#### [What needs to be done]
If a line below contains the string "blue", copy it out.

Supplied records Block Start

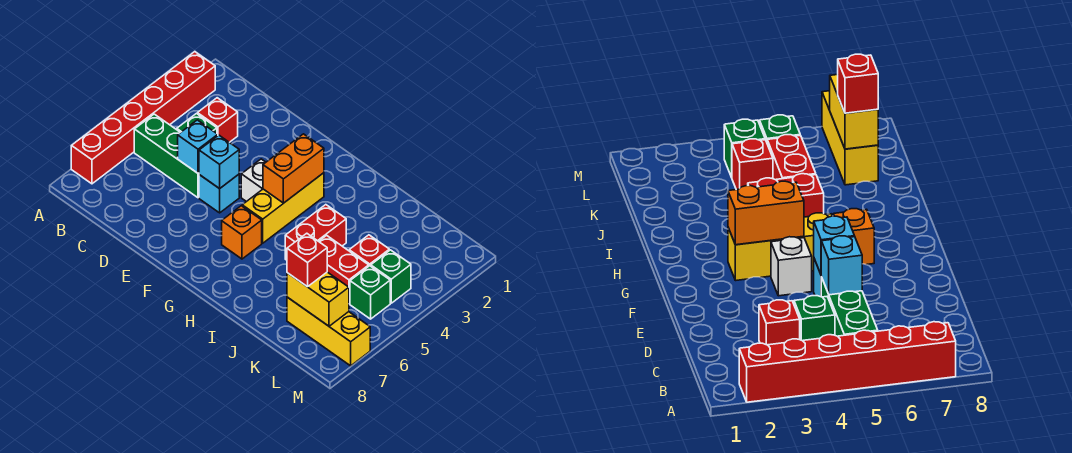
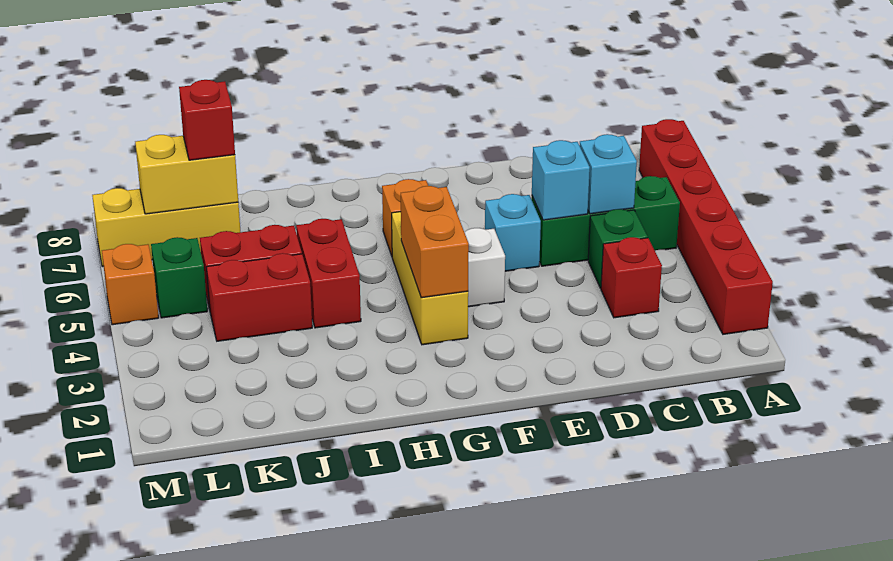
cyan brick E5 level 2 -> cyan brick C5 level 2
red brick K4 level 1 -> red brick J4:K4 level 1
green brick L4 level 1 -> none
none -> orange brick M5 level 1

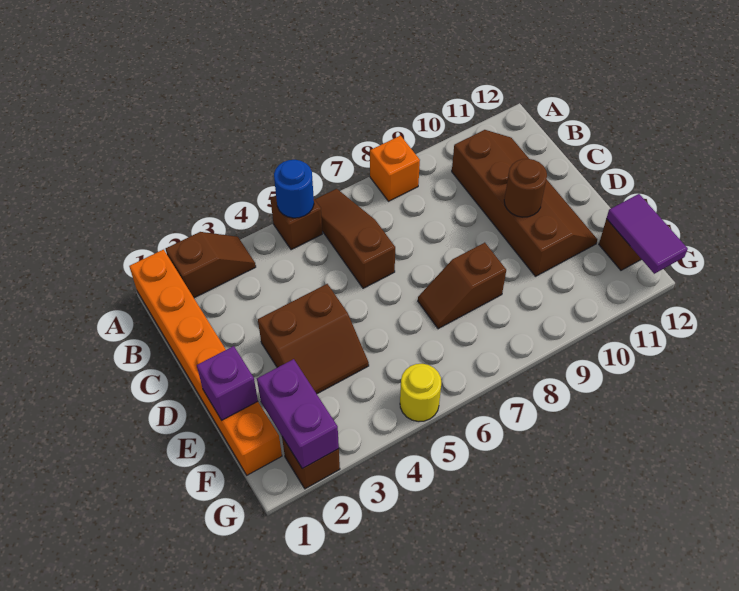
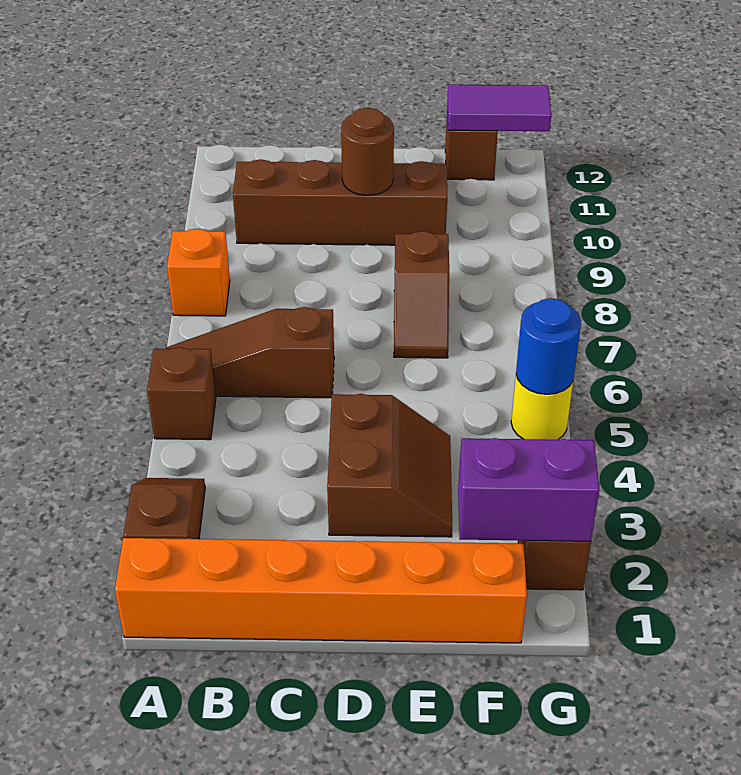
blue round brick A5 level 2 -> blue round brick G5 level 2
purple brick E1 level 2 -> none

Supplied records Block End
Supplied records Block Start

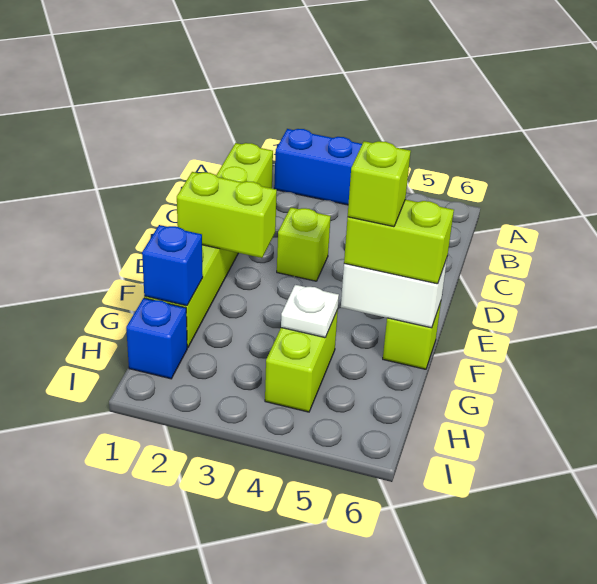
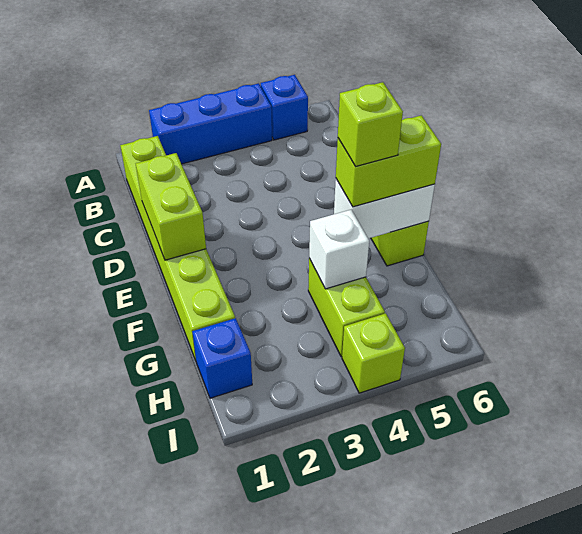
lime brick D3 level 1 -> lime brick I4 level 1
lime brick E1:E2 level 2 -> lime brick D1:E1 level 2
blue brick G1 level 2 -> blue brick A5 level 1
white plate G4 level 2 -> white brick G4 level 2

Supplied records Block End

#### [Response]
blue round brick A5 level 2 -> blue round brick G5 level 2
blue brick G1 level 2 -> blue brick A5 level 1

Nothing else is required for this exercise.